*** AVAILABLE DATA ***

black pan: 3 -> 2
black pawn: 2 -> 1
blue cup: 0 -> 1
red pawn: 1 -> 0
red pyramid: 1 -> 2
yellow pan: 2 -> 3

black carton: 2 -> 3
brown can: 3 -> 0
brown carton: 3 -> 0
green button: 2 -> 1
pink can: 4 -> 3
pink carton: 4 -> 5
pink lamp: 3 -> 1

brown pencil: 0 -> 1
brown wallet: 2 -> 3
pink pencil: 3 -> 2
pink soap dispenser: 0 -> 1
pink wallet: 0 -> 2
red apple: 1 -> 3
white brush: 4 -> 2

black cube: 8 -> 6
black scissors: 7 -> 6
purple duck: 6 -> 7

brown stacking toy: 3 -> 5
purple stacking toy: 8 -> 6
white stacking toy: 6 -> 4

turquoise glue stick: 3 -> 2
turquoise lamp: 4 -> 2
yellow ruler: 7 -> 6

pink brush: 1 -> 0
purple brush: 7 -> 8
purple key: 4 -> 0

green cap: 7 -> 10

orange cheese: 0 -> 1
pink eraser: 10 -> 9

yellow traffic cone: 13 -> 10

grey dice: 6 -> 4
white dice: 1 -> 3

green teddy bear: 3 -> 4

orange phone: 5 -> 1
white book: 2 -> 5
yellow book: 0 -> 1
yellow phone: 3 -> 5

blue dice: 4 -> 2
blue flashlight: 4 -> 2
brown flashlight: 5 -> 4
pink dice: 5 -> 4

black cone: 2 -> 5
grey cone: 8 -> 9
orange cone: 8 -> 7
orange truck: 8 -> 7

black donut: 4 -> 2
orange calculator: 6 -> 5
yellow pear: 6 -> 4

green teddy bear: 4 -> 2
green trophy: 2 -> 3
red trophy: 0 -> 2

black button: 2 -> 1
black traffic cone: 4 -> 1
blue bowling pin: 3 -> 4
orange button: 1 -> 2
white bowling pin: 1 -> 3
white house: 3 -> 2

*** End of AVAILABLE DATA ***

» **EXERCISE INSTRUCTIONS**: Each line above from the one with "pink wallet: 0 -> 2" up to and including the one with "purple key: 4 -> 0" must be set down exactly, and no line outside that span may appear.

» **WRITTEN RESPONSE**:
pink wallet: 0 -> 2
red apple: 1 -> 3
white brush: 4 -> 2

black cube: 8 -> 6
black scissors: 7 -> 6
purple duck: 6 -> 7

brown stacking toy: 3 -> 5
purple stacking toy: 8 -> 6
white stacking toy: 6 -> 4

turquoise glue stick: 3 -> 2
turquoise lamp: 4 -> 2
yellow ruler: 7 -> 6

pink brush: 1 -> 0
purple brush: 7 -> 8
purple key: 4 -> 0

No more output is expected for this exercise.